# Task to carry out
Strip the pictures and reproduce the rest of the listing exactly.

# Dataset section
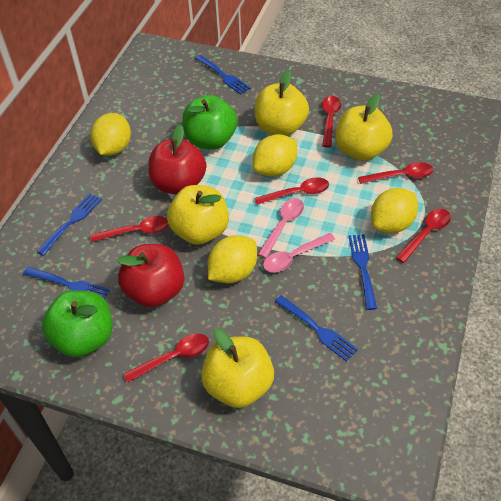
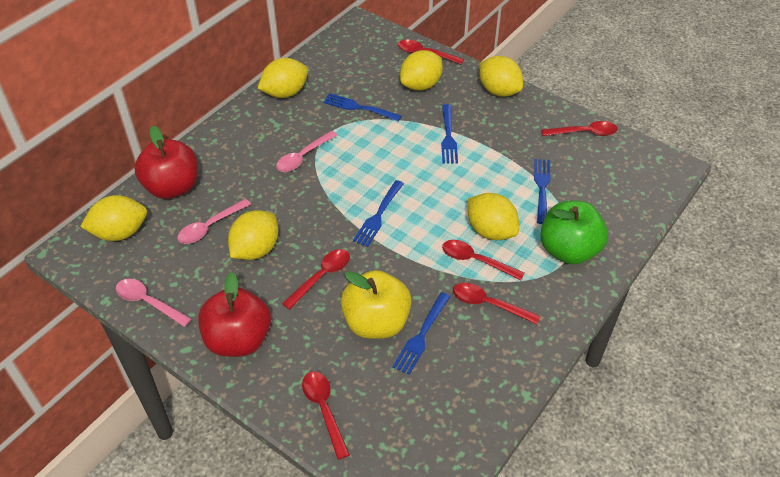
green apple: 2 -> 1
pink spoon: 2 -> 3
yellow apple: 4 -> 1
yellow lemon: 4 -> 6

# Solution to this task
green apple: 2 -> 1
pink spoon: 2 -> 3
yellow apple: 4 -> 1
yellow lemon: 4 -> 6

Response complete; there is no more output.